TASK PROMPT ::
The task calls for an exact retyping of the lines from the one holding "The camera went 65" through the end of the listing, with pictures omitted and nothing added.

PROVIDED INFORMATION ::
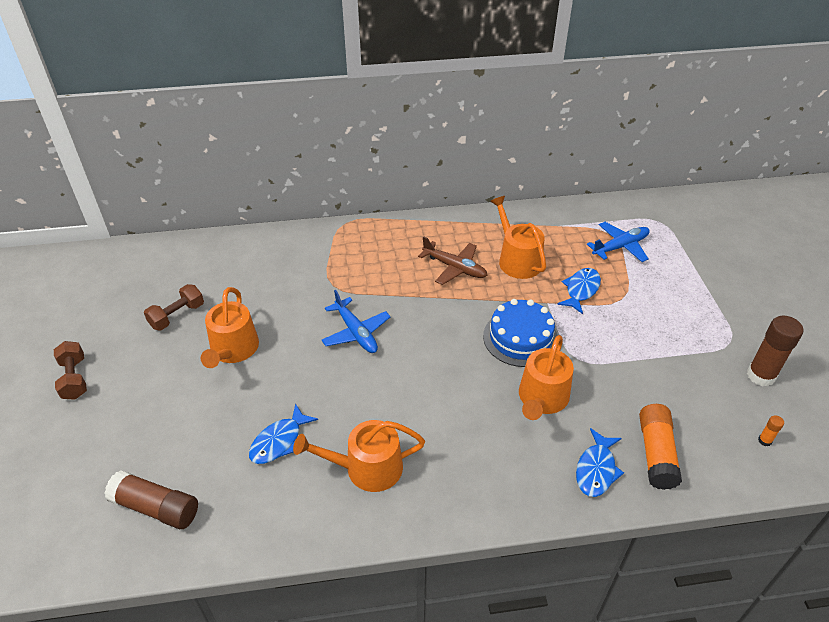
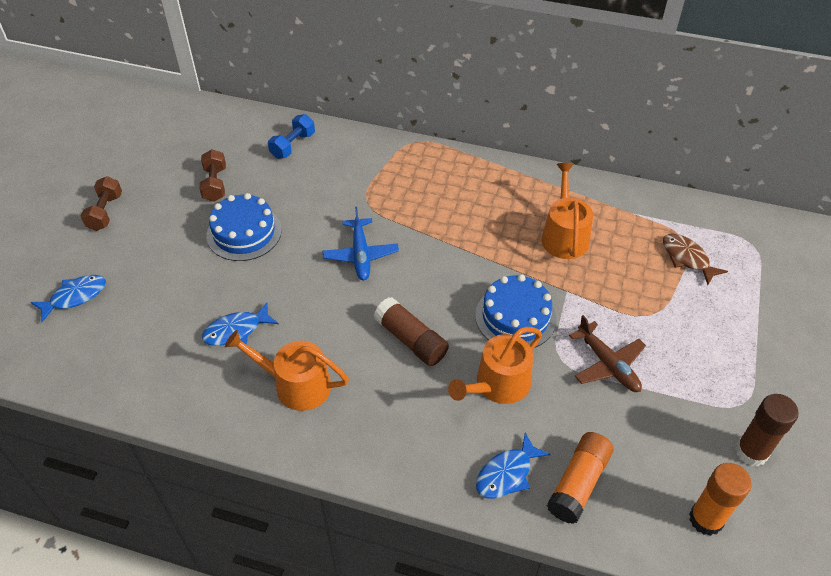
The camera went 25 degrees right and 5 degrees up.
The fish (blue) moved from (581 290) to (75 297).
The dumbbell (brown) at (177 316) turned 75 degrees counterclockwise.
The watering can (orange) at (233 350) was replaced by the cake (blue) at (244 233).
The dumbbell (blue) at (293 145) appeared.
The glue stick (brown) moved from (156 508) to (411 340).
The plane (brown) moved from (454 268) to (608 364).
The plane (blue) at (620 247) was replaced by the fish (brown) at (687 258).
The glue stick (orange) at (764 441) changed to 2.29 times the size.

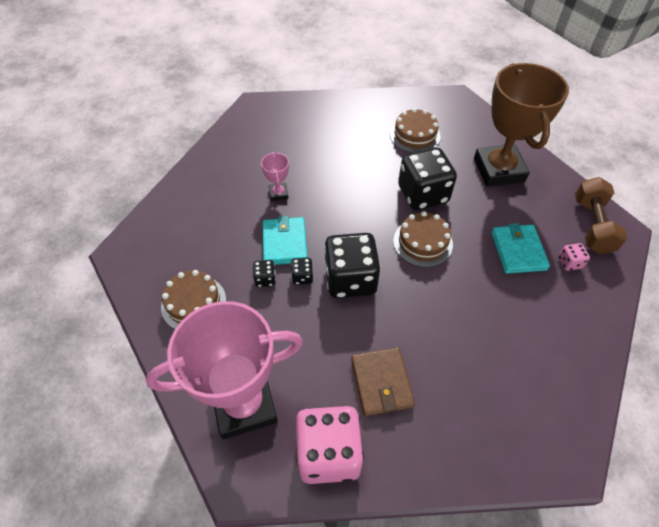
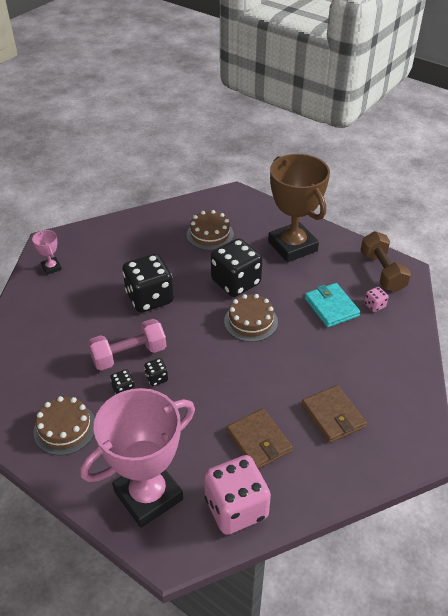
The camera went 20 degrees left and 10 degrees down.
The trophy (pink) moved from (278 194) to (51 267).
The wallet (turquoise) at (284 243) was replaced by the dumbbell (pink) at (129 355).
The dice (black) moved from (350 279) to (149 298).
The wallet (brown) at (333 416) appeared.

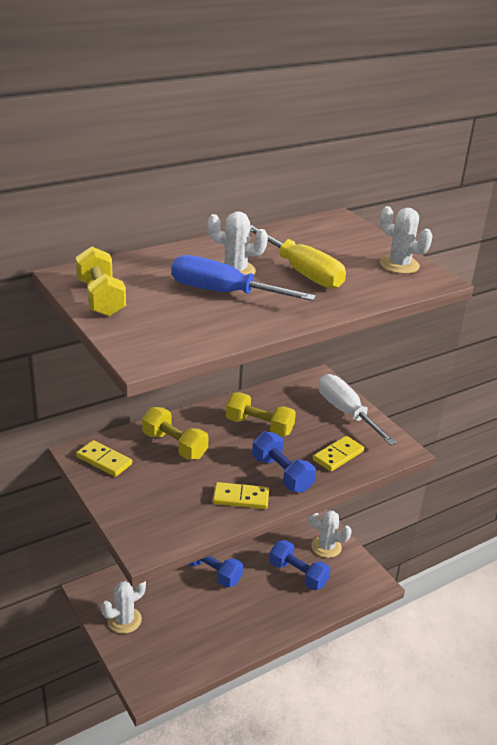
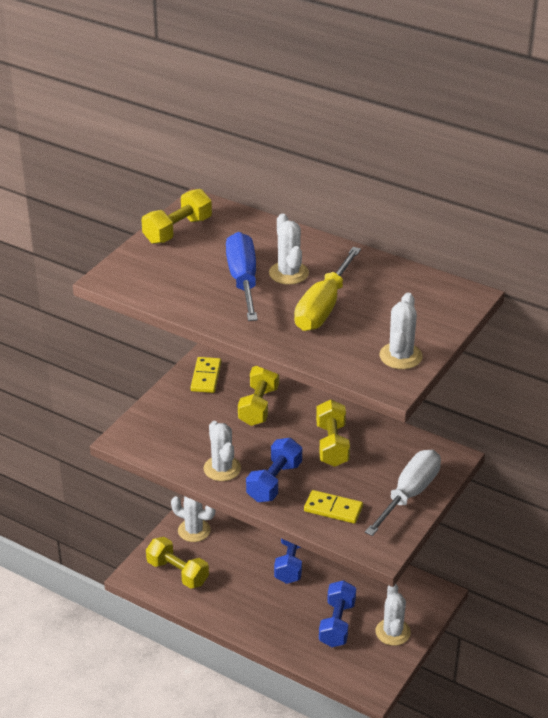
The camera went 65 degrees right and 5 degrees up.
The dumbbell (yellow) at (177 572) appeared.
The domino (yellow) at (241 498) was replaced by the cactus (white) at (222 468).

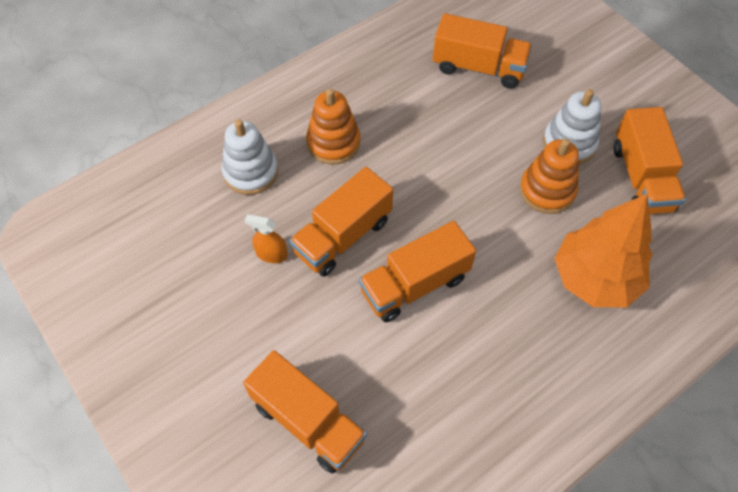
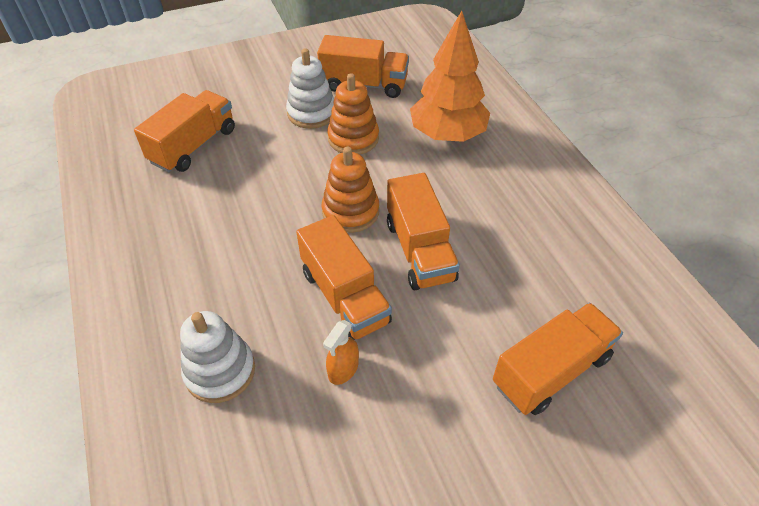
The camera went 75 degrees left and 10 degrees down.
The stacking toy (orange) moved from (333 143) to (350 212).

ANSWER FOR THIS EXERCISE ::
The camera went 65 degrees right and 5 degrees up.
The dumbbell (yellow) at (177 572) appeared.
The domino (yellow) at (241 498) was replaced by the cactus (white) at (222 468).

The camera went 75 degrees left and 10 degrees down.
The stacking toy (orange) moved from (333 143) to (350 212).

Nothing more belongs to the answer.